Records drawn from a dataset
BEGIN
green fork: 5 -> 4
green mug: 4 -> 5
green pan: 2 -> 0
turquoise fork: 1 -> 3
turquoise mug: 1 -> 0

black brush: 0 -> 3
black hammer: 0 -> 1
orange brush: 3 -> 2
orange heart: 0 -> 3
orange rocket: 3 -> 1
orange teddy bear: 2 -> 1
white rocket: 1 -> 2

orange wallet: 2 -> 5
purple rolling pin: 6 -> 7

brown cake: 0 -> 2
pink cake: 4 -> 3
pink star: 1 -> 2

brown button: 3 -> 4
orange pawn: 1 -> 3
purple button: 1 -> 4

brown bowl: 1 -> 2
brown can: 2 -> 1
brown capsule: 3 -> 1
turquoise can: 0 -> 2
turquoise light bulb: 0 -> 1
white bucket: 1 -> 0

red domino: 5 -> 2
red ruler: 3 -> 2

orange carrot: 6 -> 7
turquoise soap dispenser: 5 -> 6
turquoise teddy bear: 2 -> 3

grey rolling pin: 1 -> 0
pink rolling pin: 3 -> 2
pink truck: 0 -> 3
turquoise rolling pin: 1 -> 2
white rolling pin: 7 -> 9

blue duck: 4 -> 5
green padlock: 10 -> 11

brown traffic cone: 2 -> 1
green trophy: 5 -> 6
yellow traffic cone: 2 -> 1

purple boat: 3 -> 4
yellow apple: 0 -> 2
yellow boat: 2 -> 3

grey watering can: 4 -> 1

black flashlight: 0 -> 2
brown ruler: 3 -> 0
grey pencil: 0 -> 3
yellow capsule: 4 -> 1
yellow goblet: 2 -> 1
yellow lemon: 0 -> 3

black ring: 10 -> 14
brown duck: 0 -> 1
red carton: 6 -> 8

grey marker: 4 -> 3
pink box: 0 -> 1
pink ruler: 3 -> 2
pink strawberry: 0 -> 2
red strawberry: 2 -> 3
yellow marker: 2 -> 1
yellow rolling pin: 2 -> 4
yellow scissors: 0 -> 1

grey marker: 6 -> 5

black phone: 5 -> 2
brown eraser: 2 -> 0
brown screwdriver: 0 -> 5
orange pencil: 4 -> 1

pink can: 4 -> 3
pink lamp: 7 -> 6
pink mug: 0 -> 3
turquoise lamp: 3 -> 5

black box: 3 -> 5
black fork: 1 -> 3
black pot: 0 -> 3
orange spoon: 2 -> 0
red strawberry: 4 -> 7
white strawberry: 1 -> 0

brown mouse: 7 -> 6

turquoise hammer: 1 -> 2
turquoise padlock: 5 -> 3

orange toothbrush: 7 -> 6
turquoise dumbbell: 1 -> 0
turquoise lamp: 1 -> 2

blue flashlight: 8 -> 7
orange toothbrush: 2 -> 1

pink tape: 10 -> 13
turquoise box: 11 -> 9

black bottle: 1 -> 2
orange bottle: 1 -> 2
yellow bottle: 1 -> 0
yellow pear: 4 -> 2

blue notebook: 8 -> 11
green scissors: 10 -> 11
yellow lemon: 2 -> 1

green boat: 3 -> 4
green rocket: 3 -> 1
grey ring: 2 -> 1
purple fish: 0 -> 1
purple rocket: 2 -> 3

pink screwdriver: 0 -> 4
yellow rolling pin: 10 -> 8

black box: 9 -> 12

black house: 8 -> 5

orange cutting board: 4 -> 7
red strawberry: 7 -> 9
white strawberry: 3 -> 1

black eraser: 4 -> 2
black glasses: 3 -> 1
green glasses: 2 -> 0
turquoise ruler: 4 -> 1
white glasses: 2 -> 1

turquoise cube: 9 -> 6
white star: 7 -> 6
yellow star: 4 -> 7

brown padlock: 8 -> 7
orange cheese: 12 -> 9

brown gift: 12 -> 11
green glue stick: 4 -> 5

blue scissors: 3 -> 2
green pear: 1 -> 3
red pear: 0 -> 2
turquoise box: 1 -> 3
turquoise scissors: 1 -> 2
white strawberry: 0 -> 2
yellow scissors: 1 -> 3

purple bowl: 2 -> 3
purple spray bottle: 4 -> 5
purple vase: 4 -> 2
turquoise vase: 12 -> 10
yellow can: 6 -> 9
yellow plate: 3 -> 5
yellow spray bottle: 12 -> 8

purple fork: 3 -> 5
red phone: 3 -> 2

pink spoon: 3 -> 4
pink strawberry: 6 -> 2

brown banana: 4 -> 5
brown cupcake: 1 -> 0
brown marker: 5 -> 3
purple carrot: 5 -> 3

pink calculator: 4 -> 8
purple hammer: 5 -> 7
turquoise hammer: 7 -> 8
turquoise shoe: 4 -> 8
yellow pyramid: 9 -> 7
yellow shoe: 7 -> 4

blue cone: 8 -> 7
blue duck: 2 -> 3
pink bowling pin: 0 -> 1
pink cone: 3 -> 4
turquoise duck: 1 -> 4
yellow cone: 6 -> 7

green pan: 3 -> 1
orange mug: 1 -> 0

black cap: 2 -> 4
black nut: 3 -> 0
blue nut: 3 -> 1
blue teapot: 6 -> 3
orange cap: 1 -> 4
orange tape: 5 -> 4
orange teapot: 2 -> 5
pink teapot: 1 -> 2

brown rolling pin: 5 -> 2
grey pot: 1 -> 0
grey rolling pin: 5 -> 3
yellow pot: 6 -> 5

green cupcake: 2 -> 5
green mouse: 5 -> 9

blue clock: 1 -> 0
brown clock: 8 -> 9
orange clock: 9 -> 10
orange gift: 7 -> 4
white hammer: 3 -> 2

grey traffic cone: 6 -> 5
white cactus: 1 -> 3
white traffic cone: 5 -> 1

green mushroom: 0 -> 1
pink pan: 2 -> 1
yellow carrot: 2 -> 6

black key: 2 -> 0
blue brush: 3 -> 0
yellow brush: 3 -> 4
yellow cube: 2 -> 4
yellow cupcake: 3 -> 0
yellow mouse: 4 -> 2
END
• _Work item_:
Output every entry word for word.

• _Solved problem_:
green fork: 5 -> 4
green mug: 4 -> 5
green pan: 2 -> 0
turquoise fork: 1 -> 3
turquoise mug: 1 -> 0

black brush: 0 -> 3
black hammer: 0 -> 1
orange brush: 3 -> 2
orange heart: 0 -> 3
orange rocket: 3 -> 1
orange teddy bear: 2 -> 1
white rocket: 1 -> 2

orange wallet: 2 -> 5
purple rolling pin: 6 -> 7

brown cake: 0 -> 2
pink cake: 4 -> 3
pink star: 1 -> 2

brown button: 3 -> 4
orange pawn: 1 -> 3
purple button: 1 -> 4

brown bowl: 1 -> 2
brown can: 2 -> 1
brown capsule: 3 -> 1
turquoise can: 0 -> 2
turquoise light bulb: 0 -> 1
white bucket: 1 -> 0

red domino: 5 -> 2
red ruler: 3 -> 2

orange carrot: 6 -> 7
turquoise soap dispenser: 5 -> 6
turquoise teddy bear: 2 -> 3

grey rolling pin: 1 -> 0
pink rolling pin: 3 -> 2
pink truck: 0 -> 3
turquoise rolling pin: 1 -> 2
white rolling pin: 7 -> 9

blue duck: 4 -> 5
green padlock: 10 -> 11

brown traffic cone: 2 -> 1
green trophy: 5 -> 6
yellow traffic cone: 2 -> 1

purple boat: 3 -> 4
yellow apple: 0 -> 2
yellow boat: 2 -> 3

grey watering can: 4 -> 1

black flashlight: 0 -> 2
brown ruler: 3 -> 0
grey pencil: 0 -> 3
yellow capsule: 4 -> 1
yellow goblet: 2 -> 1
yellow lemon: 0 -> 3

black ring: 10 -> 14
brown duck: 0 -> 1
red carton: 6 -> 8

grey marker: 4 -> 3
pink box: 0 -> 1
pink ruler: 3 -> 2
pink strawberry: 0 -> 2
red strawberry: 2 -> 3
yellow marker: 2 -> 1
yellow rolling pin: 2 -> 4
yellow scissors: 0 -> 1

grey marker: 6 -> 5

black phone: 5 -> 2
brown eraser: 2 -> 0
brown screwdriver: 0 -> 5
orange pencil: 4 -> 1

pink can: 4 -> 3
pink lamp: 7 -> 6
pink mug: 0 -> 3
turquoise lamp: 3 -> 5

black box: 3 -> 5
black fork: 1 -> 3
black pot: 0 -> 3
orange spoon: 2 -> 0
red strawberry: 4 -> 7
white strawberry: 1 -> 0

brown mouse: 7 -> 6

turquoise hammer: 1 -> 2
turquoise padlock: 5 -> 3

orange toothbrush: 7 -> 6
turquoise dumbbell: 1 -> 0
turquoise lamp: 1 -> 2

blue flashlight: 8 -> 7
orange toothbrush: 2 -> 1

pink tape: 10 -> 13
turquoise box: 11 -> 9

black bottle: 1 -> 2
orange bottle: 1 -> 2
yellow bottle: 1 -> 0
yellow pear: 4 -> 2

blue notebook: 8 -> 11
green scissors: 10 -> 11
yellow lemon: 2 -> 1

green boat: 3 -> 4
green rocket: 3 -> 1
grey ring: 2 -> 1
purple fish: 0 -> 1
purple rocket: 2 -> 3

pink screwdriver: 0 -> 4
yellow rolling pin: 10 -> 8

black box: 9 -> 12

black house: 8 -> 5

orange cutting board: 4 -> 7
red strawberry: 7 -> 9
white strawberry: 3 -> 1

black eraser: 4 -> 2
black glasses: 3 -> 1
green glasses: 2 -> 0
turquoise ruler: 4 -> 1
white glasses: 2 -> 1

turquoise cube: 9 -> 6
white star: 7 -> 6
yellow star: 4 -> 7

brown padlock: 8 -> 7
orange cheese: 12 -> 9

brown gift: 12 -> 11
green glue stick: 4 -> 5

blue scissors: 3 -> 2
green pear: 1 -> 3
red pear: 0 -> 2
turquoise box: 1 -> 3
turquoise scissors: 1 -> 2
white strawberry: 0 -> 2
yellow scissors: 1 -> 3

purple bowl: 2 -> 3
purple spray bottle: 4 -> 5
purple vase: 4 -> 2
turquoise vase: 12 -> 10
yellow can: 6 -> 9
yellow plate: 3 -> 5
yellow spray bottle: 12 -> 8

purple fork: 3 -> 5
red phone: 3 -> 2

pink spoon: 3 -> 4
pink strawberry: 6 -> 2

brown banana: 4 -> 5
brown cupcake: 1 -> 0
brown marker: 5 -> 3
purple carrot: 5 -> 3

pink calculator: 4 -> 8
purple hammer: 5 -> 7
turquoise hammer: 7 -> 8
turquoise shoe: 4 -> 8
yellow pyramid: 9 -> 7
yellow shoe: 7 -> 4

blue cone: 8 -> 7
blue duck: 2 -> 3
pink bowling pin: 0 -> 1
pink cone: 3 -> 4
turquoise duck: 1 -> 4
yellow cone: 6 -> 7

green pan: 3 -> 1
orange mug: 1 -> 0

black cap: 2 -> 4
black nut: 3 -> 0
blue nut: 3 -> 1
blue teapot: 6 -> 3
orange cap: 1 -> 4
orange tape: 5 -> 4
orange teapot: 2 -> 5
pink teapot: 1 -> 2

brown rolling pin: 5 -> 2
grey pot: 1 -> 0
grey rolling pin: 5 -> 3
yellow pot: 6 -> 5

green cupcake: 2 -> 5
green mouse: 5 -> 9

blue clock: 1 -> 0
brown clock: 8 -> 9
orange clock: 9 -> 10
orange gift: 7 -> 4
white hammer: 3 -> 2

grey traffic cone: 6 -> 5
white cactus: 1 -> 3
white traffic cone: 5 -> 1

green mushroom: 0 -> 1
pink pan: 2 -> 1
yellow carrot: 2 -> 6

black key: 2 -> 0
blue brush: 3 -> 0
yellow brush: 3 -> 4
yellow cube: 2 -> 4
yellow cupcake: 3 -> 0
yellow mouse: 4 -> 2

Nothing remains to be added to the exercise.